Problem to solve: Rewrite the rows below with every "houseplant" swapped for "potted plant", leaving everything else unchanged, and omit the pictures.
========================
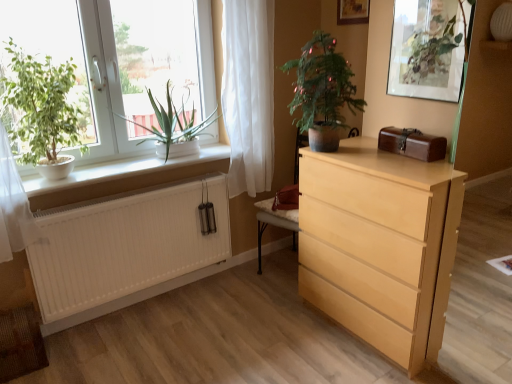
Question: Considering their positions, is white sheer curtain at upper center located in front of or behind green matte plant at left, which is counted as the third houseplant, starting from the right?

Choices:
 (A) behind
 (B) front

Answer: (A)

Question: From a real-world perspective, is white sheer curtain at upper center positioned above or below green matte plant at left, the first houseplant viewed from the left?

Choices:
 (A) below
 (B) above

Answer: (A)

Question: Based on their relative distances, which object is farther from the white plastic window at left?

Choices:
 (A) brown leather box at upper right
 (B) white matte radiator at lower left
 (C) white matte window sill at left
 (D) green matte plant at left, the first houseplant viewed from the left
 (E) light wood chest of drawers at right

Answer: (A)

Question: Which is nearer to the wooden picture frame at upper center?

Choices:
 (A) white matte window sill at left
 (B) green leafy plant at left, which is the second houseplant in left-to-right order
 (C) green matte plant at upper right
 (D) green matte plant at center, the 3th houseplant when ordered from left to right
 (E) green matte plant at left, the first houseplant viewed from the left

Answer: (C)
========================
Answer below:
Question: Considering their positions, is white sheer curtain at upper center located in front of or behind green matte plant at left, which is counted as the third potted plant, starting from the right?

Choices:
 (A) behind
 (B) front

Answer: (A)

Question: From a real-world perspective, is white sheer curtain at upper center positioned above or below green matte plant at left, the first potted plant viewed from the left?

Choices:
 (A) below
 (B) above

Answer: (A)

Question: Based on their relative distances, which object is farther from the white plastic window at left?

Choices:
 (A) brown leather box at upper right
 (B) white matte radiator at lower left
 (C) white matte window sill at left
 (D) green matte plant at left, the first potted plant viewed from the left
 (E) light wood chest of drawers at right

Answer: (A)

Question: Which is nearer to the wooden picture frame at upper center?

Choices:
 (A) white matte window sill at left
 (B) green leafy plant at left, which is the second potted plant in left-to-right order
 (C) green matte plant at upper right
 (D) green matte plant at center, the 3th potted plant when ordered from left to right
 (E) green matte plant at left, the first potted plant viewed from the left

Answer: (C)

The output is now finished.